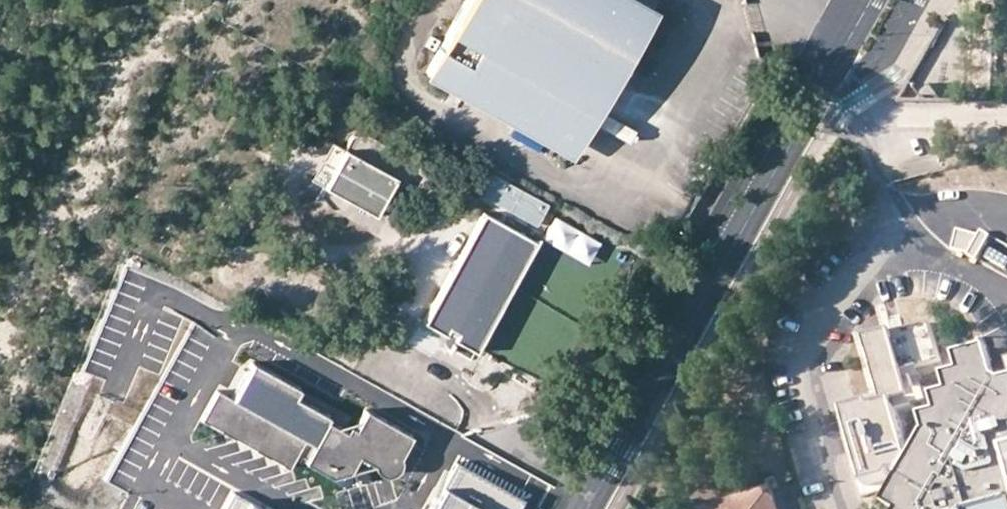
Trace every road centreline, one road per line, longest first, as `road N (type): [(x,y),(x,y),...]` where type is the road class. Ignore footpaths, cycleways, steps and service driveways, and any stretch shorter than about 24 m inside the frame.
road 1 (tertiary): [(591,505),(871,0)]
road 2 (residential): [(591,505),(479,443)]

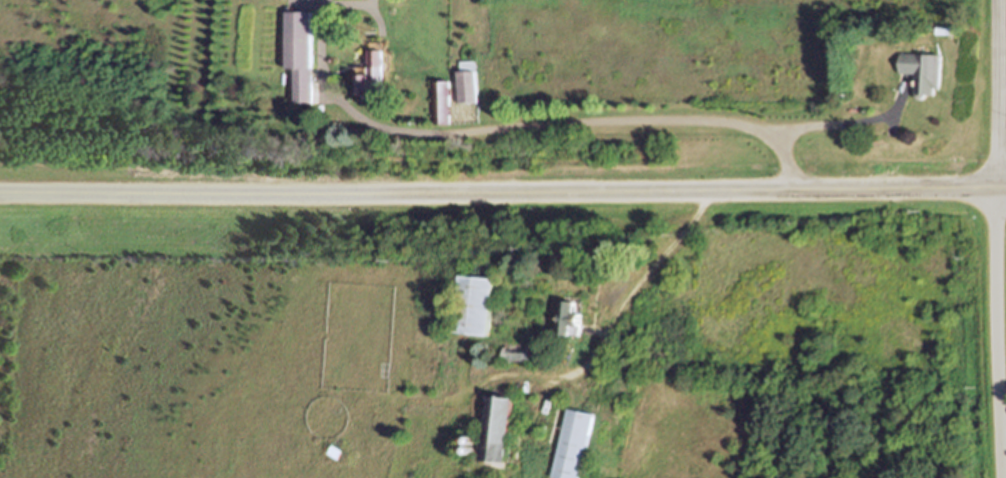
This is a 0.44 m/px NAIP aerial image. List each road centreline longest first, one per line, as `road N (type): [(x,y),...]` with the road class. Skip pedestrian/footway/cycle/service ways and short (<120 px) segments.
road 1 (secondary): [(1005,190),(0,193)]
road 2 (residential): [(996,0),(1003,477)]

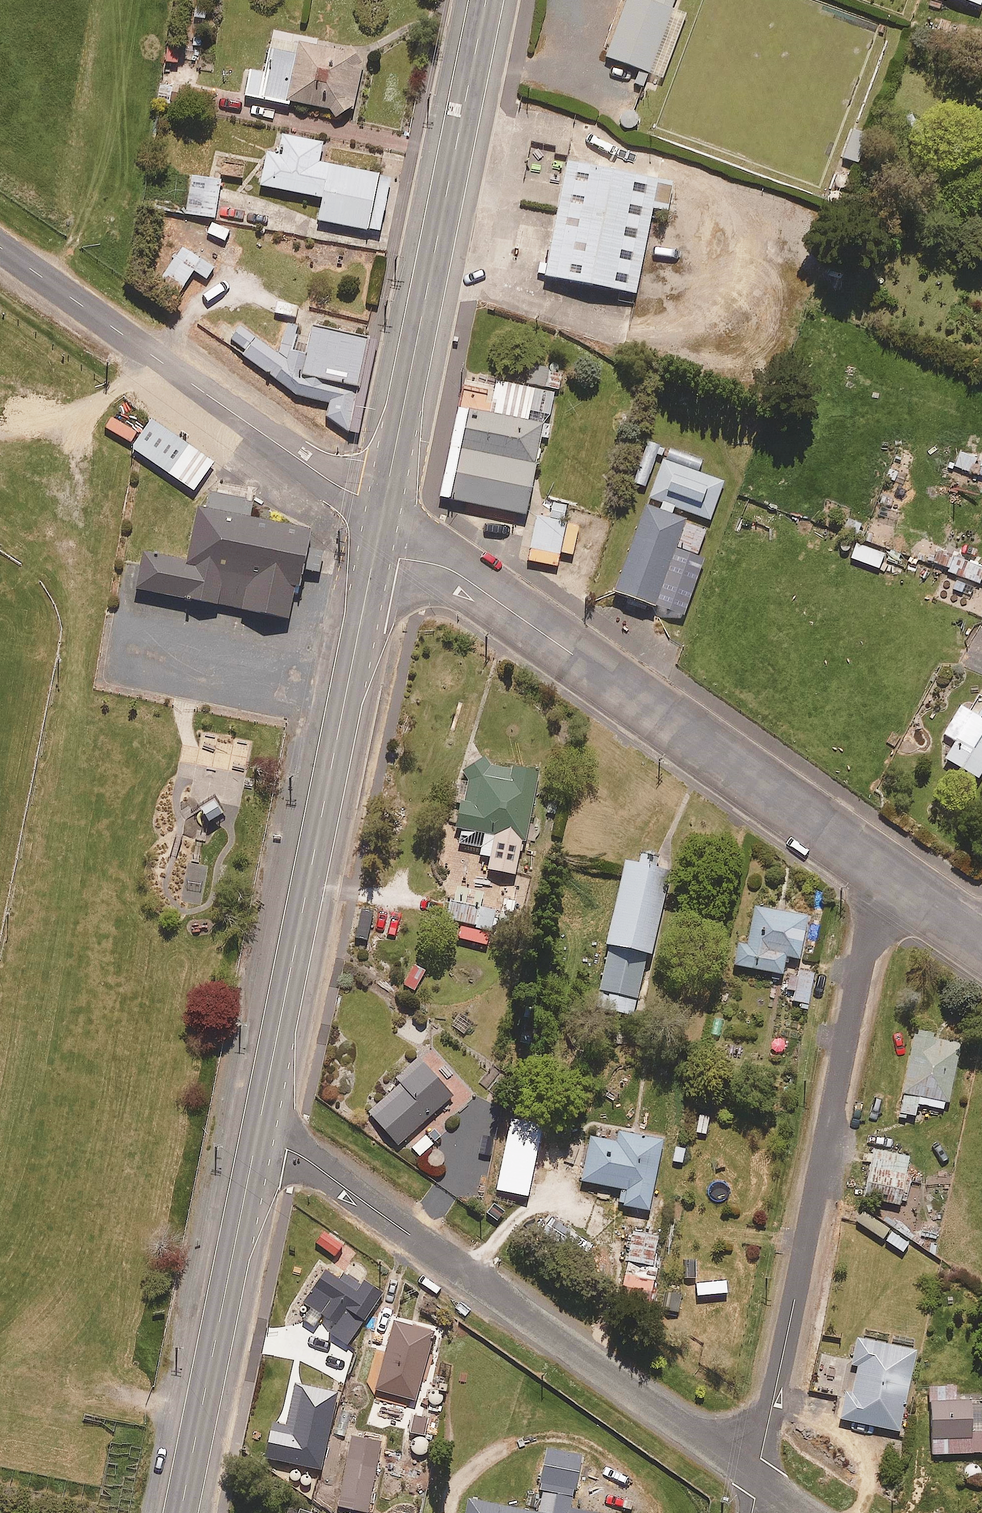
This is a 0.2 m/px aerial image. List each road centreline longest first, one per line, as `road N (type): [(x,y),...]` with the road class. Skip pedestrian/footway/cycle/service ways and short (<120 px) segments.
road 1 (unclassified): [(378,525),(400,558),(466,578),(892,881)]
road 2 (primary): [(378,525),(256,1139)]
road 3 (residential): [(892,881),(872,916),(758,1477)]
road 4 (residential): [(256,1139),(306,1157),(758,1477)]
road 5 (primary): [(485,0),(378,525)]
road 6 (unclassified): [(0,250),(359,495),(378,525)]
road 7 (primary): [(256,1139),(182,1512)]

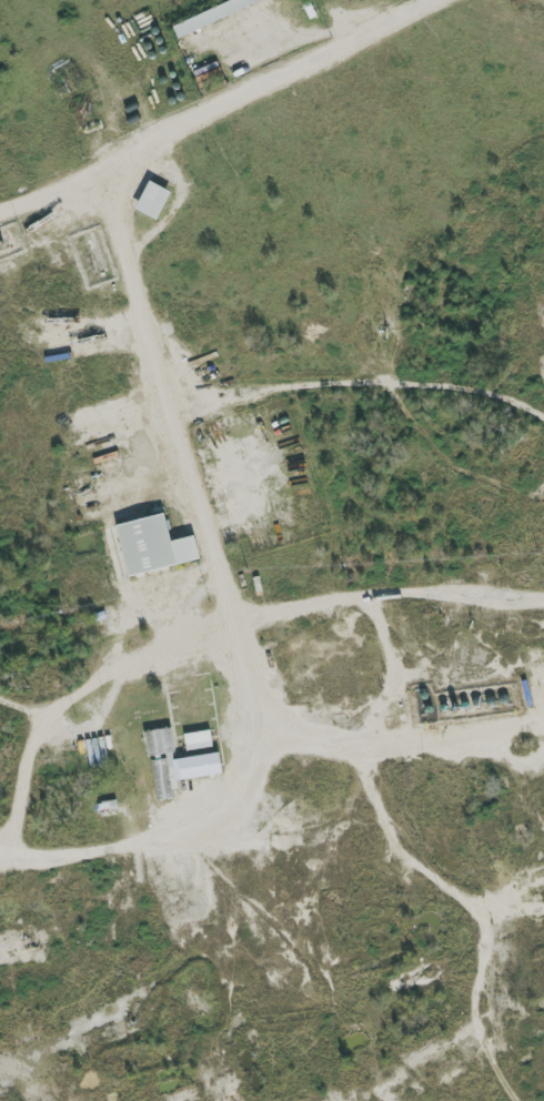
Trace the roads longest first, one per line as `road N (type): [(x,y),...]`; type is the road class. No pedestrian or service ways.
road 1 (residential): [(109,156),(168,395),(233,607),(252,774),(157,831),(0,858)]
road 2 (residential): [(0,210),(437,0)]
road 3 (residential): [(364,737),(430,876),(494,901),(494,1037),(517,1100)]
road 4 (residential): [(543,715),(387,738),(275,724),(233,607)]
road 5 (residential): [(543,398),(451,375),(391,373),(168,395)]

☆ ☆ ☆ ☆ ☆ ☆ ☆

- Your task:
Write out the entries again, exactly as given, skipping any images.

- Answer space:
Trace every road centreline, one road per line, longest first, as `road N (type): [(x,y),(x,y),...]` where type is the road class. Ignore footpaths, cycleways, steps and service driveways, and any stretch shorter than about 24 m inside the frame.
road 1 (tertiary): [(591,505),(871,0)]
road 2 (residential): [(591,505),(479,443)]

This is a 0.44 m/px NAIP aerial image. List each road centreline longest first, one per line, as `road N (type): [(x,y),...]` with the road class. Skip pedestrian/footway/cycle/service ways and short (<120 px) segments.
road 1 (secondary): [(1005,190),(0,193)]
road 2 (residential): [(996,0),(1003,477)]

This is a 0.2 m/px aerial image. List each road centreline longest first, one per line, as `road N (type): [(x,y),...]` with the road class. Skip pedestrian/footway/cycle/service ways and short (<120 px) segments.
road 1 (unclassified): [(378,525),(400,558),(466,578),(892,881)]
road 2 (primary): [(378,525),(256,1139)]
road 3 (residential): [(892,881),(872,916),(758,1477)]
road 4 (residential): [(256,1139),(306,1157),(758,1477)]
road 5 (primary): [(485,0),(378,525)]
road 6 (unclassified): [(0,250),(359,495),(378,525)]
road 7 (primary): [(256,1139),(182,1512)]

Trace the roads longest first, one per line as `road N (type): [(x,y),...]`; type is the road class. No pedestrian or service ways.
road 1 (residential): [(109,156),(168,395),(233,607),(252,774),(157,831),(0,858)]
road 2 (residential): [(0,210),(437,0)]
road 3 (residential): [(364,737),(430,876),(494,901),(494,1037),(517,1100)]
road 4 (residential): [(543,715),(387,738),(275,724),(233,607)]
road 5 (residential): [(543,398),(451,375),(391,373),(168,395)]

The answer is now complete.